WHAT YOU WILL DO: Reproduce word for word every line from the one containing "TH3: 22k (GND, SIG) -> 10k (GND, SIG)" to the final line of the data below; omit the pictures.

(Change listing data)
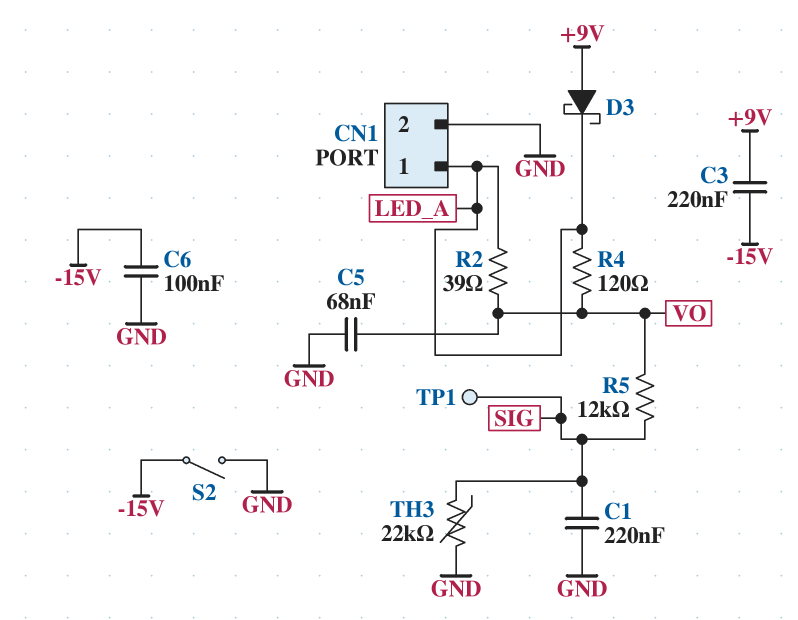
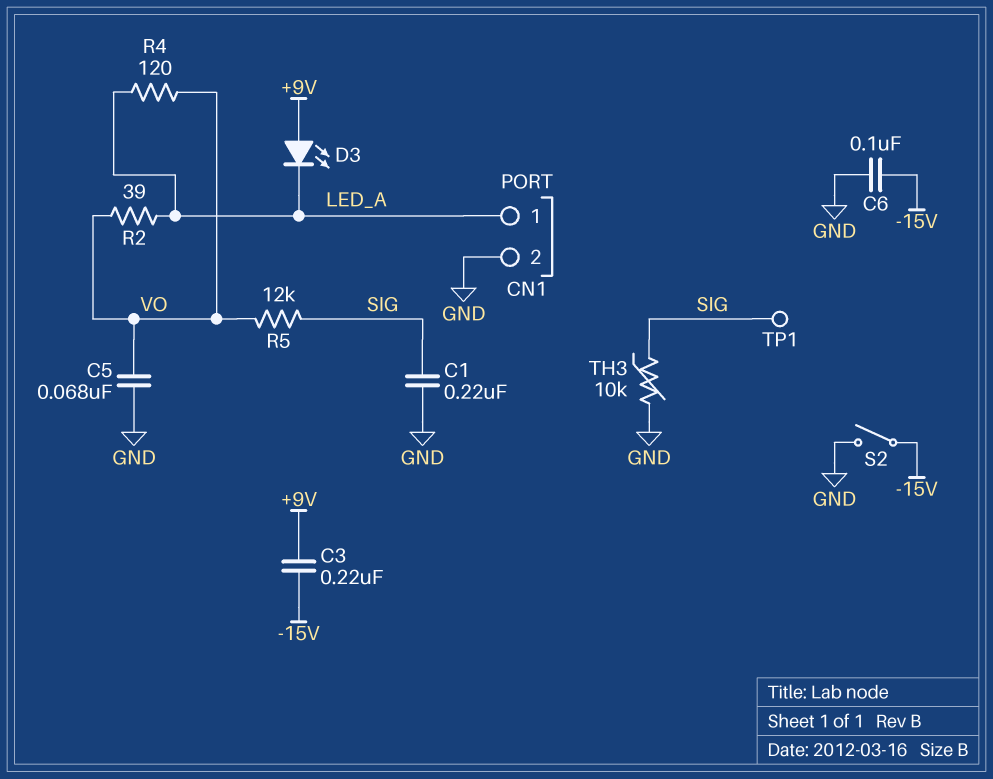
D3: schottky (A +9V, K LED_A) -> LED (A +9V, K LED_A)
TH3: 22k (GND, SIG) -> 10k (GND, SIG)

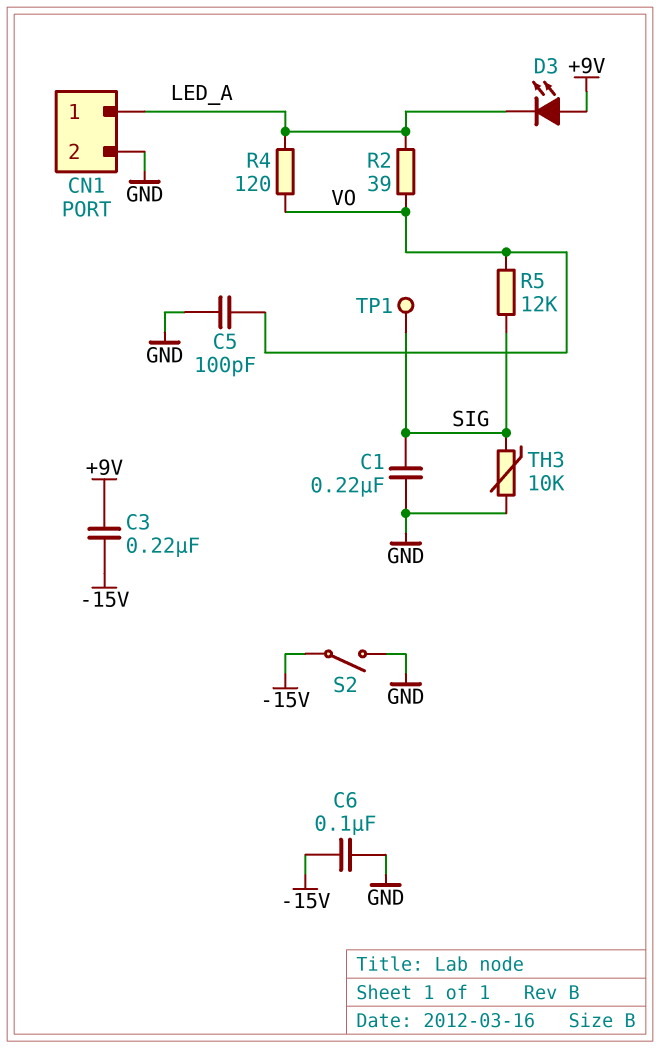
C5: 68nF (GND, VO) -> 100pF (GND, VO)

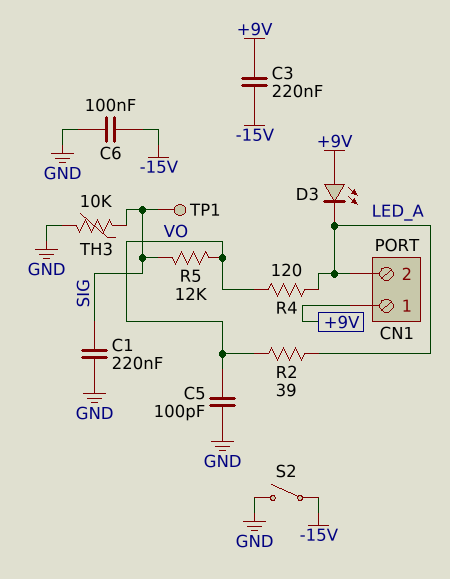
CN1 pin 1: LED_A -> +9V
CN1 pin 2: GND -> LED_A

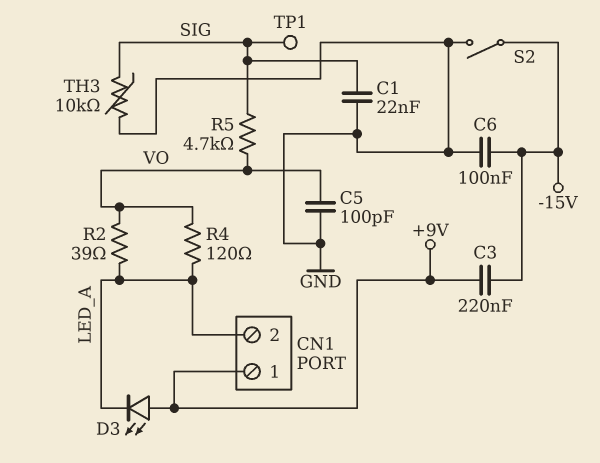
C1: 220nF (GND, SIG) -> 22nF (GND, SIG)
R5: 12k (SIG, VO) -> 4.7k (SIG, VO)

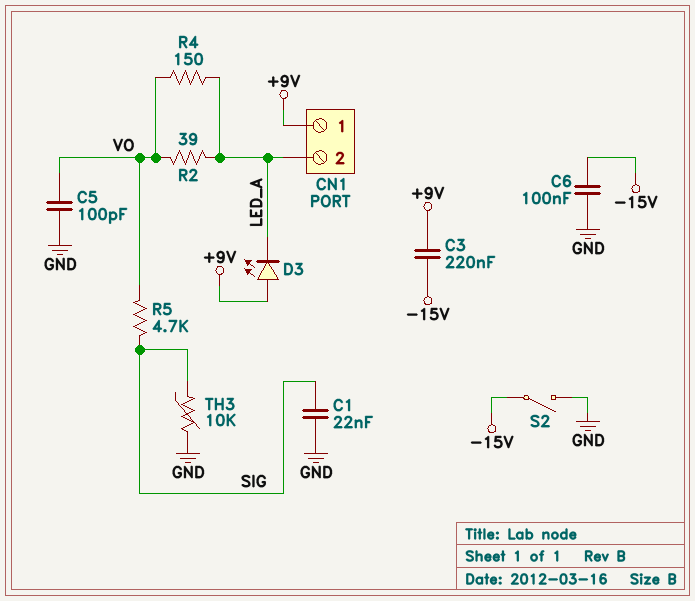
R4: 120 (LED_A, VO) -> 150 (LED_A, VO)
TP1: test point (SIG) -> none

TASK ANSWER:
TH3: 22k (GND, SIG) -> 10k (GND, SIG)

C5: 68nF (GND, VO) -> 100pF (GND, VO)

CN1 pin 1: LED_A -> +9V
CN1 pin 2: GND -> LED_A

C1: 220nF (GND, SIG) -> 22nF (GND, SIG)
R5: 12k (SIG, VO) -> 4.7k (SIG, VO)

R4: 120 (LED_A, VO) -> 150 (LED_A, VO)
TP1: test point (SIG) -> none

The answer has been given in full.